What you will do: Each record below needs to be copied out exactly as it stands.

Given entries:
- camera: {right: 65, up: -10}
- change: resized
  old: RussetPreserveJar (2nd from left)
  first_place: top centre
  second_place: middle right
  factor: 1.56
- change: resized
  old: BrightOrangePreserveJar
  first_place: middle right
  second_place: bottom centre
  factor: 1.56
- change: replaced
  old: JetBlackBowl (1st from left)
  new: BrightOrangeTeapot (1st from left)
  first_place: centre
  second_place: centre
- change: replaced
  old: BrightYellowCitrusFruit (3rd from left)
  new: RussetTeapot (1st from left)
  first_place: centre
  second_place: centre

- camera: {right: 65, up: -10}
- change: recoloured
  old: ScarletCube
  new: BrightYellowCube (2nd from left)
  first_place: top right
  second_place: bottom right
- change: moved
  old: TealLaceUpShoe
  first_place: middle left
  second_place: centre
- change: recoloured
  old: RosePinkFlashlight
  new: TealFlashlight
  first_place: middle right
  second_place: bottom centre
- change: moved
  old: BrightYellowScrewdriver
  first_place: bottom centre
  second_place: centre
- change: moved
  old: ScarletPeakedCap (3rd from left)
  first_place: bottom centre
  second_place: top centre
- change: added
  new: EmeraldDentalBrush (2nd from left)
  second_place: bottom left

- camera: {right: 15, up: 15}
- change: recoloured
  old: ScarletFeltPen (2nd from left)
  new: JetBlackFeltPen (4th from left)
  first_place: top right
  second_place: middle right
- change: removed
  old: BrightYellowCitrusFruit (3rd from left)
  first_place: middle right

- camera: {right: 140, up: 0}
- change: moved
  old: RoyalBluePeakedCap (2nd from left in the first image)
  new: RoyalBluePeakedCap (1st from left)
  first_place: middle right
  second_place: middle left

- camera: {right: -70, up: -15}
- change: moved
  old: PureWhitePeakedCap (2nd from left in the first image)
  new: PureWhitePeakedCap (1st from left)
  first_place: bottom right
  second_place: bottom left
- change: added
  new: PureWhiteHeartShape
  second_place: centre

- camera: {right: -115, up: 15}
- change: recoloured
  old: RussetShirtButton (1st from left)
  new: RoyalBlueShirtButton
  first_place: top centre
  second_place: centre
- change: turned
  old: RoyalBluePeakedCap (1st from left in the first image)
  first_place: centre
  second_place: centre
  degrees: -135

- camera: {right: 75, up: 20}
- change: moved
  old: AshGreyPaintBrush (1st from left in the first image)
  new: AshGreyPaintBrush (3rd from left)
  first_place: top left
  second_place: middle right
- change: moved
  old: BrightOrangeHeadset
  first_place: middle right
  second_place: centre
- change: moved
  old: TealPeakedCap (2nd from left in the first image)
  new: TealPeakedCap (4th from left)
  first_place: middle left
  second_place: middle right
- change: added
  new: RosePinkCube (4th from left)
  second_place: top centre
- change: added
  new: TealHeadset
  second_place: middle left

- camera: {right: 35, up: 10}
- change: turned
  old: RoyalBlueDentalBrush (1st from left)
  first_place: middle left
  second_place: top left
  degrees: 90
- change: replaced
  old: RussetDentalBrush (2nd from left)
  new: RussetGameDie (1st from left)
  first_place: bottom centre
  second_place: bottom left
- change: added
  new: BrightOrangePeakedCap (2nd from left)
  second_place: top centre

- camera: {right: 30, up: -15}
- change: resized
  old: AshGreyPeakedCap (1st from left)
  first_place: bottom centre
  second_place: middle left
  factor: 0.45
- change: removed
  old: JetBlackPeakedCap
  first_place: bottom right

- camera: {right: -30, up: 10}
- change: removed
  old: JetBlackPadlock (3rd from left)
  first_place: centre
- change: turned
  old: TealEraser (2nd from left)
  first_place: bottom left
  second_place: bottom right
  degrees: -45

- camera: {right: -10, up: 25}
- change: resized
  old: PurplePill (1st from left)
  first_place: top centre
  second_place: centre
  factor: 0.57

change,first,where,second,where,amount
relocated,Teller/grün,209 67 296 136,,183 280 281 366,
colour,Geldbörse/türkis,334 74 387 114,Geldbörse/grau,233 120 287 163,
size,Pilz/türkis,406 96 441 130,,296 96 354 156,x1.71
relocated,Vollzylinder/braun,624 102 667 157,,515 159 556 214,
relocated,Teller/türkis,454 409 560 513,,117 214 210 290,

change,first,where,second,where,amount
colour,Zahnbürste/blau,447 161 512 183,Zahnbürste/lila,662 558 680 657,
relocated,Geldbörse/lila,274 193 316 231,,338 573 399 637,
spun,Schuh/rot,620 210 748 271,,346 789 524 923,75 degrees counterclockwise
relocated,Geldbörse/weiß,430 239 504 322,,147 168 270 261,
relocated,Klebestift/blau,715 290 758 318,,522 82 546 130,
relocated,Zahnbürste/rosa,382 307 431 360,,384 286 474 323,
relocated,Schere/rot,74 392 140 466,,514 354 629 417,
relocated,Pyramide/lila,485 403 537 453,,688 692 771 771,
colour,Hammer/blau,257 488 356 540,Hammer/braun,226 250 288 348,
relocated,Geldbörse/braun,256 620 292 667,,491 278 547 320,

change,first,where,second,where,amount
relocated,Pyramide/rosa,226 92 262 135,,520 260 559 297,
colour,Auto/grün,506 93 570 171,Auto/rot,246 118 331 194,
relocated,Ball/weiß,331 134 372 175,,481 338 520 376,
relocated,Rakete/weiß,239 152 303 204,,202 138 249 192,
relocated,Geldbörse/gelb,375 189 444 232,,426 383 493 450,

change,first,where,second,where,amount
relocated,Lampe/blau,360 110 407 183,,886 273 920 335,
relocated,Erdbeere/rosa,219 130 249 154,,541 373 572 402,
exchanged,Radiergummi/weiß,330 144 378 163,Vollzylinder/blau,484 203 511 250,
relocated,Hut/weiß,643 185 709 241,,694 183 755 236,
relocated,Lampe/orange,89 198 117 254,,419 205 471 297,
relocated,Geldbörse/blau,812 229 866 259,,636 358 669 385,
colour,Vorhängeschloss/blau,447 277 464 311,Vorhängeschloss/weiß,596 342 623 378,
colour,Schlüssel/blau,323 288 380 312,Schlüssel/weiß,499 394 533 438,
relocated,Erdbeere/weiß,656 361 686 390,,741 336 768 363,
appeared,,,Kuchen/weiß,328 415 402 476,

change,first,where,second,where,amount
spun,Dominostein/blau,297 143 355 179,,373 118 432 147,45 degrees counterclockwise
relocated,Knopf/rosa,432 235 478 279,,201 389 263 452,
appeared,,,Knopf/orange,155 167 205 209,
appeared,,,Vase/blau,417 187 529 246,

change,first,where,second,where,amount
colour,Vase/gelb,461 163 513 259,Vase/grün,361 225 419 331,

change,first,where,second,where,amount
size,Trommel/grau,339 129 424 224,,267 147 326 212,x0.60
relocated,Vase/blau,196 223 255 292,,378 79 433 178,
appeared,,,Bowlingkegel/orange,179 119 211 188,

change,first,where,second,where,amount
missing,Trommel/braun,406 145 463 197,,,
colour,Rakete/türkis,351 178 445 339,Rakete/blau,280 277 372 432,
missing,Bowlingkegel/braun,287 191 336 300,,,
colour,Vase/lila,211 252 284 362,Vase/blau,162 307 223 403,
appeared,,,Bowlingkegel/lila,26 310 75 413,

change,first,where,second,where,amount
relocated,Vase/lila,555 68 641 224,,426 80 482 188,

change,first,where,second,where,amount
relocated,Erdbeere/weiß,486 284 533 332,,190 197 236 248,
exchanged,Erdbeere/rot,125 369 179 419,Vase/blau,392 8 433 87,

Solved problem:
- camera: {right: 65, up: -10}
- change: resized
  old: RussetPreserveJar (2nd from left)
  first_place: top centre
  second_place: middle right
  factor: 1.56
- change: resized
  old: BrightOrangePreserveJar
  first_place: middle right
  second_place: bottom centre
  factor: 1.56
- change: replaced
  old: JetBlackBowl (1st from left)
  new: BrightOrangeTeapot (1st from left)
  first_place: centre
  second_place: centre
- change: replaced
  old: BrightYellowCitrusFruit (3rd from left)
  new: RussetTeapot (1st from left)
  first_place: centre
  second_place: centre

- camera: {right: 65, up: -10}
- change: recoloured
  old: ScarletCube
  new: BrightYellowCube (2nd from left)
  first_place: top right
  second_place: bottom right
- change: moved
  old: TealLaceUpShoe
  first_place: middle left
  second_place: centre
- change: recoloured
  old: RosePinkFlashlight
  new: TealFlashlight
  first_place: middle right
  second_place: bottom centre
- change: moved
  old: BrightYellowScrewdriver
  first_place: bottom centre
  second_place: centre
- change: moved
  old: ScarletPeakedCap (3rd from left)
  first_place: bottom centre
  second_place: top centre
- change: added
  new: EmeraldDentalBrush (2nd from left)
  second_place: bottom left

- camera: {right: 15, up: 15}
- change: recoloured
  old: ScarletFeltPen (2nd from left)
  new: JetBlackFeltPen (4th from left)
  first_place: top right
  second_place: middle right
- change: removed
  old: BrightYellowCitrusFruit (3rd from left)
  first_place: middle right

- camera: {right: 140, up: 0}
- change: moved
  old: RoyalBluePeakedCap (2nd from left in the first image)
  new: RoyalBluePeakedCap (1st from left)
  first_place: middle right
  second_place: middle left

- camera: {right: -70, up: -15}
- change: moved
  old: PureWhitePeakedCap (2nd from left in the first image)
  new: PureWhitePeakedCap (1st from left)
  first_place: bottom right
  second_place: bottom left
- change: added
  new: PureWhiteHeartShape
  second_place: centre

- camera: {right: -115, up: 15}
- change: recoloured
  old: RussetShirtButton (1st from left)
  new: RoyalBlueShirtButton
  first_place: top centre
  second_place: centre
- change: turned
  old: RoyalBluePeakedCap (1st from left in the first image)
  first_place: centre
  second_place: centre
  degrees: -135

- camera: {right: 75, up: 20}
- change: moved
  old: AshGreyPaintBrush (1st from left in the first image)
  new: AshGreyPaintBrush (3rd from left)
  first_place: top left
  second_place: middle right
- change: moved
  old: BrightOrangeHeadset
  first_place: middle right
  second_place: centre
- change: moved
  old: TealPeakedCap (2nd from left in the first image)
  new: TealPeakedCap (4th from left)
  first_place: middle left
  second_place: middle right
- change: added
  new: RosePinkCube (4th from left)
  second_place: top centre
- change: added
  new: TealHeadset
  second_place: middle left

- camera: {right: 35, up: 10}
- change: turned
  old: RoyalBlueDentalBrush (1st from left)
  first_place: middle left
  second_place: top left
  degrees: 90
- change: replaced
  old: RussetDentalBrush (2nd from left)
  new: RussetGameDie (1st from left)
  first_place: bottom centre
  second_place: bottom left
- change: added
  new: BrightOrangePeakedCap (2nd from left)
  second_place: top centre

- camera: {right: 30, up: -15}
- change: resized
  old: AshGreyPeakedCap (1st from left)
  first_place: bottom centre
  second_place: middle left
  factor: 0.45
- change: removed
  old: JetBlackPeakedCap
  first_place: bottom right

- camera: {right: -30, up: 10}
- change: removed
  old: JetBlackPadlock (3rd from left)
  first_place: centre
- change: turned
  old: TealEraser (2nd from left)
  first_place: bottom left
  second_place: bottom right
  degrees: -45

- camera: {right: -10, up: 25}
- change: resized
  old: PurplePill (1st from left)
  first_place: top centre
  second_place: centre
  factor: 0.57

change,first,where,second,where,amount
relocated,Teller/grün,209 67 296 136,,183 280 281 366,
colour,Geldbörse/türkis,334 74 387 114,Geldbörse/grau,233 120 287 163,
size,Pilz/türkis,406 96 441 130,,296 96 354 156,x1.71
relocated,Vollzylinder/braun,624 102 667 157,,515 159 556 214,
relocated,Teller/türkis,454 409 560 513,,117 214 210 290,

change,first,where,second,where,amount
colour,Zahnbürste/blau,447 161 512 183,Zahnbürste/lila,662 558 680 657,
relocated,Geldbörse/lila,274 193 316 231,,338 573 399 637,
spun,Schuh/rot,620 210 748 271,,346 789 524 923,75 degrees counterclockwise
relocated,Geldbörse/weiß,430 239 504 322,,147 168 270 261,
relocated,Klebestift/blau,715 290 758 318,,522 82 546 130,
relocated,Zahnbürste/rosa,382 307 431 360,,384 286 474 323,
relocated,Schere/rot,74 392 140 466,,514 354 629 417,
relocated,Pyramide/lila,485 403 537 453,,688 692 771 771,
colour,Hammer/blau,257 488 356 540,Hammer/braun,226 250 288 348,
relocated,Geldbörse/braun,256 620 292 667,,491 278 547 320,

change,first,where,second,where,amount
relocated,Pyramide/rosa,226 92 262 135,,520 260 559 297,
colour,Auto/grün,506 93 570 171,Auto/rot,246 118 331 194,
relocated,Ball/weiß,331 134 372 175,,481 338 520 376,
relocated,Rakete/weiß,239 152 303 204,,202 138 249 192,
relocated,Geldbörse/gelb,375 189 444 232,,426 383 493 450,

change,first,where,second,where,amount
relocated,Lampe/blau,360 110 407 183,,886 273 920 335,
relocated,Erdbeere/rosa,219 130 249 154,,541 373 572 402,
exchanged,Radiergummi/weiß,330 144 378 163,Vollzylinder/blau,484 203 511 250,
relocated,Hut/weiß,643 185 709 241,,694 183 755 236,
relocated,Lampe/orange,89 198 117 254,,419 205 471 297,
relocated,Geldbörse/blau,812 229 866 259,,636 358 669 385,
colour,Vorhängeschloss/blau,447 277 464 311,Vorhängeschloss/weiß,596 342 623 378,
colour,Schlüssel/blau,323 288 380 312,Schlüssel/weiß,499 394 533 438,
relocated,Erdbeere/weiß,656 361 686 390,,741 336 768 363,
appeared,,,Kuchen/weiß,328 415 402 476,

change,first,where,second,where,amount
spun,Dominostein/blau,297 143 355 179,,373 118 432 147,45 degrees counterclockwise
relocated,Knopf/rosa,432 235 478 279,,201 389 263 452,
appeared,,,Knopf/orange,155 167 205 209,
appeared,,,Vase/blau,417 187 529 246,

change,first,where,second,where,amount
colour,Vase/gelb,461 163 513 259,Vase/grün,361 225 419 331,

change,first,where,second,where,amount
size,Trommel/grau,339 129 424 224,,267 147 326 212,x0.60
relocated,Vase/blau,196 223 255 292,,378 79 433 178,
appeared,,,Bowlingkegel/orange,179 119 211 188,

change,first,where,second,where,amount
missing,Trommel/braun,406 145 463 197,,,
colour,Rakete/türkis,351 178 445 339,Rakete/blau,280 277 372 432,
missing,Bowlingkegel/braun,287 191 336 300,,,
colour,Vase/lila,211 252 284 362,Vase/blau,162 307 223 403,
appeared,,,Bowlingkegel/lila,26 310 75 413,

change,first,where,second,where,amount
relocated,Vase/lila,555 68 641 224,,426 80 482 188,

change,first,where,second,where,amount
relocated,Erdbeere/weiß,486 284 533 332,,190 197 236 248,
exchanged,Erdbeere/rot,125 369 179 419,Vase/blau,392 8 433 87,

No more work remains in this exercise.